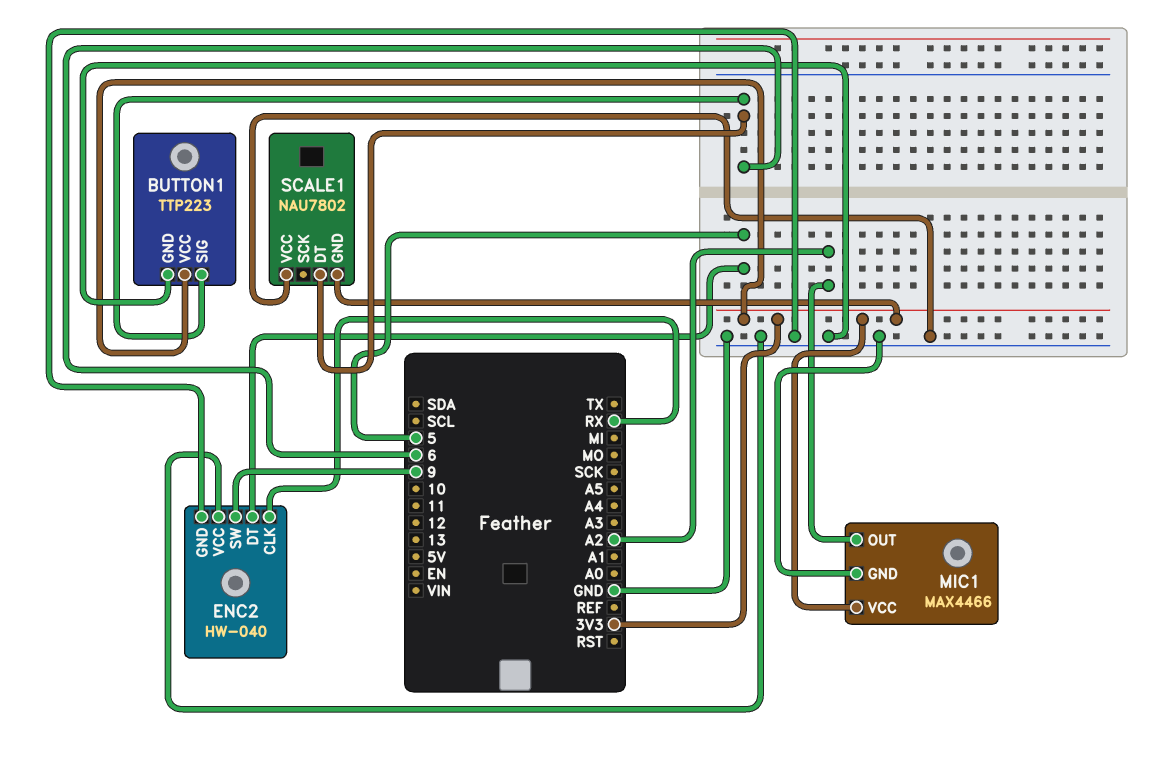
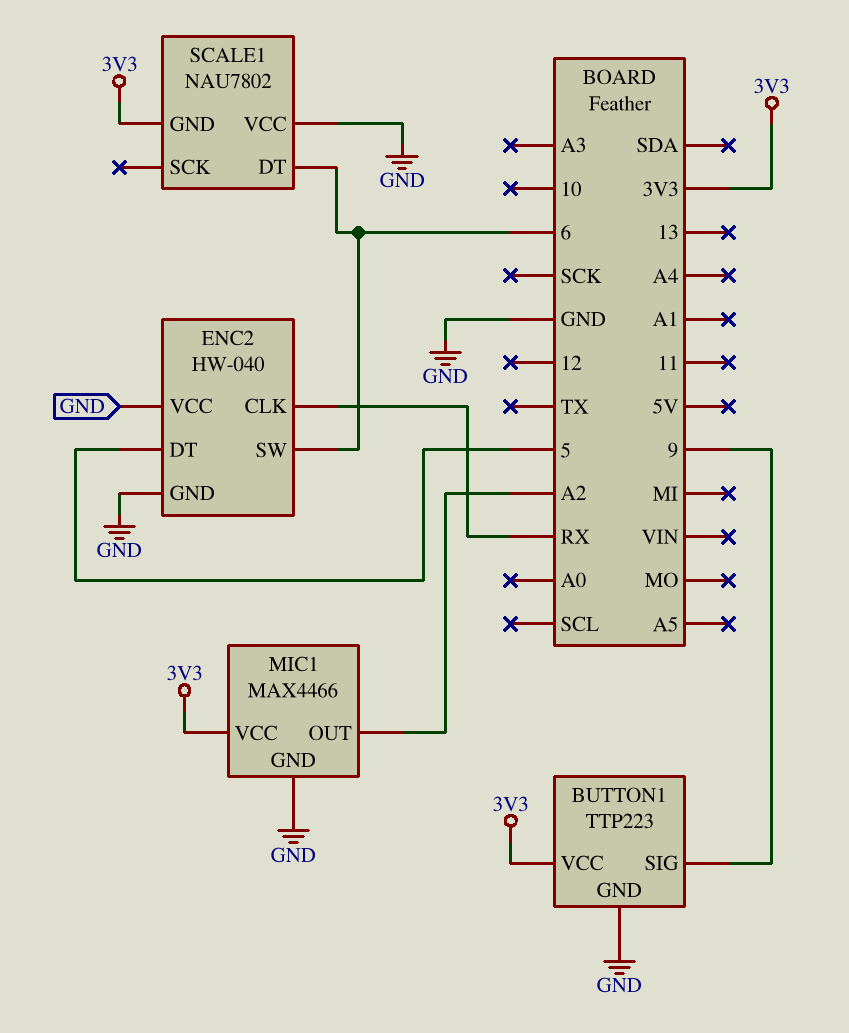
BUTTON1 pin SIG: 6 -> 9
ENC2 pin SW: 9 -> 6

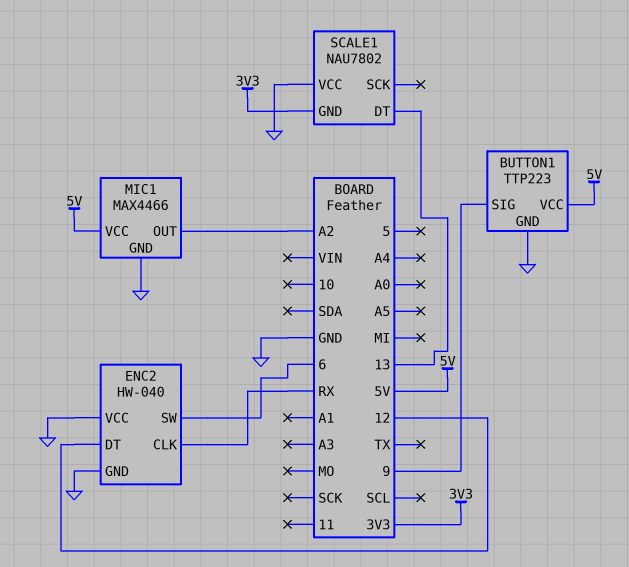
BUTTON1 pin VCC: 3V3 -> 5V
ENC2 pin DT: 5 -> 12
MIC1 pin VCC: 3V3 -> 5V
SCALE1 pin DT: 6 -> 13

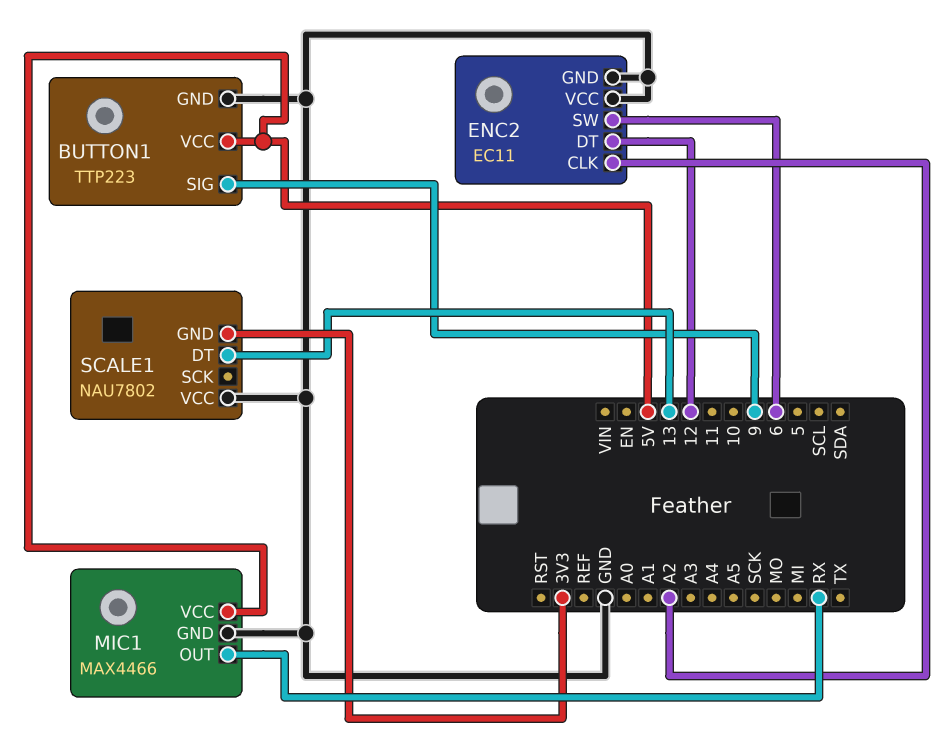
ENC2: HW-040 -> EC11
ENC2 pin CLK: RX -> A2
MIC1 pin OUT: A2 -> RX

---

■ Prompt
A word-for-word copy of the material is required; pictures stay out of it.

■ Task output
BUTTON1 pin SIG: 6 -> 9
ENC2 pin SW: 9 -> 6

BUTTON1 pin VCC: 3V3 -> 5V
ENC2 pin DT: 5 -> 12
MIC1 pin VCC: 3V3 -> 5V
SCALE1 pin DT: 6 -> 13

ENC2: HW-040 -> EC11
ENC2 pin CLK: RX -> A2
MIC1 pin OUT: A2 -> RX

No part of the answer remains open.